BEGIN Provided records
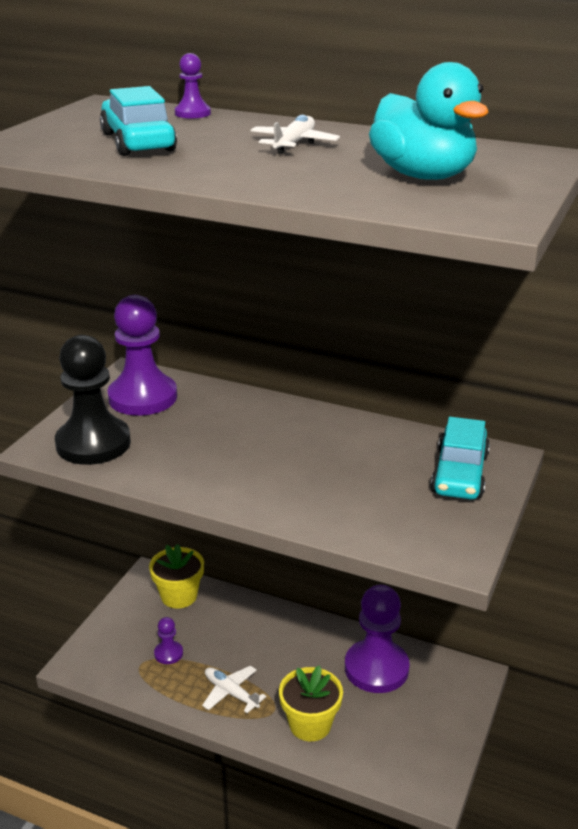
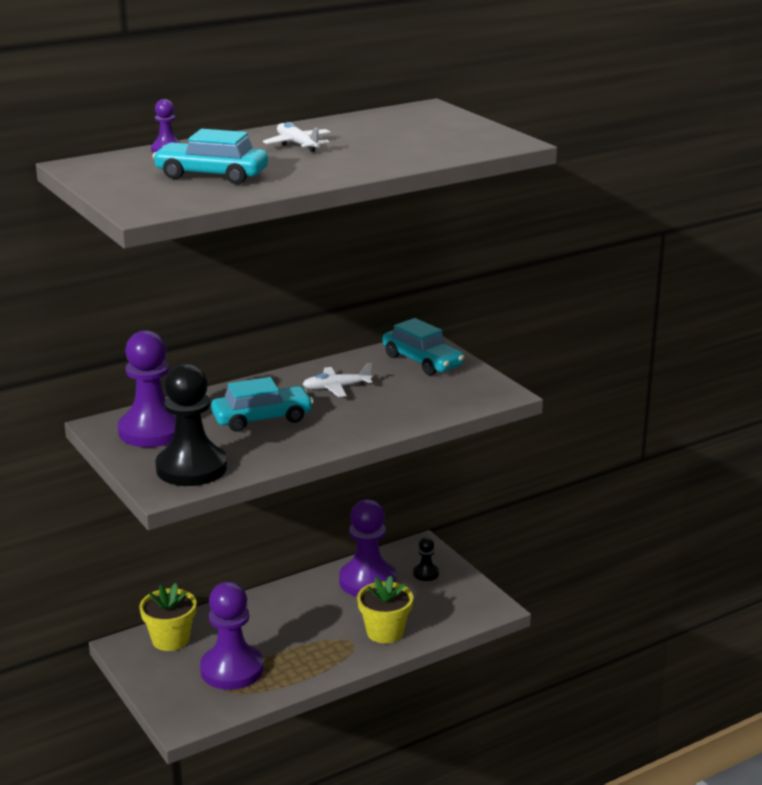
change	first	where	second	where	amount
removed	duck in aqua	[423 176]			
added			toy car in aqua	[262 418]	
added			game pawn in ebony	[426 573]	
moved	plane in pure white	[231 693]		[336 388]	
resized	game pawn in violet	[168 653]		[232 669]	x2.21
END Provided records
What is being asked
Pictures aside, write out all of the records exactly.

Written response
change	first	where	second	where	amount
removed	duck in aqua	[423 176]			
added			toy car in aqua	[262 418]	
added			game pawn in ebony	[426 573]	
moved	plane in pure white	[231 693]		[336 388]	
resized	game pawn in violet	[168 653]		[232 669]	x2.21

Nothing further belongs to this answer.